▶ **Exercise prompt**: In the records below, find each line that holds "shoe" and return it.

▶ **Data shown**:
***

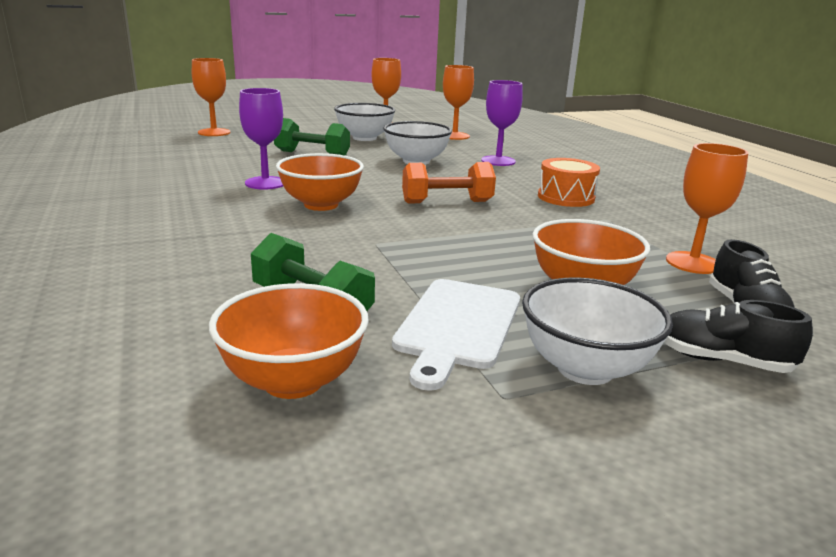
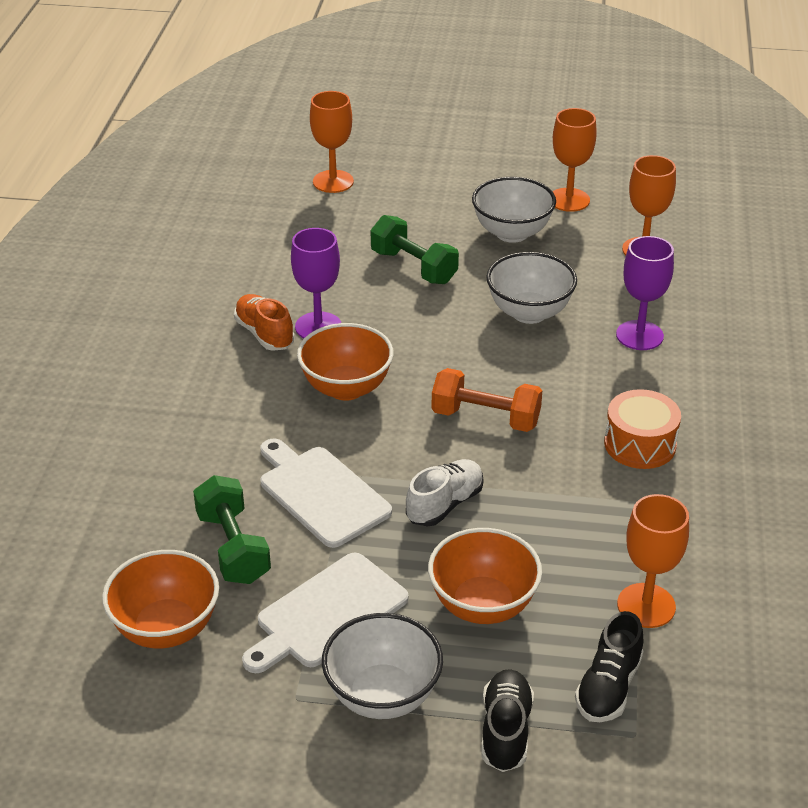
camera: 30 degrees right, 15 degrees up
(222, 191) = (264, 334): none -> orange shoe
(362, 257) = (321, 493): none -> white cutting board
(473, 244) = (444, 504): none -> white shoe
(722, 361) = (505, 731): black shoe -> black shoe turned 45 degrees clockwise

***

▶ **Response to this task**:
(222, 191) = (264, 334): none -> orange shoe
(473, 244) = (444, 504): none -> white shoe
(722, 361) = (505, 731): black shoe -> black shoe turned 45 degrees clockwise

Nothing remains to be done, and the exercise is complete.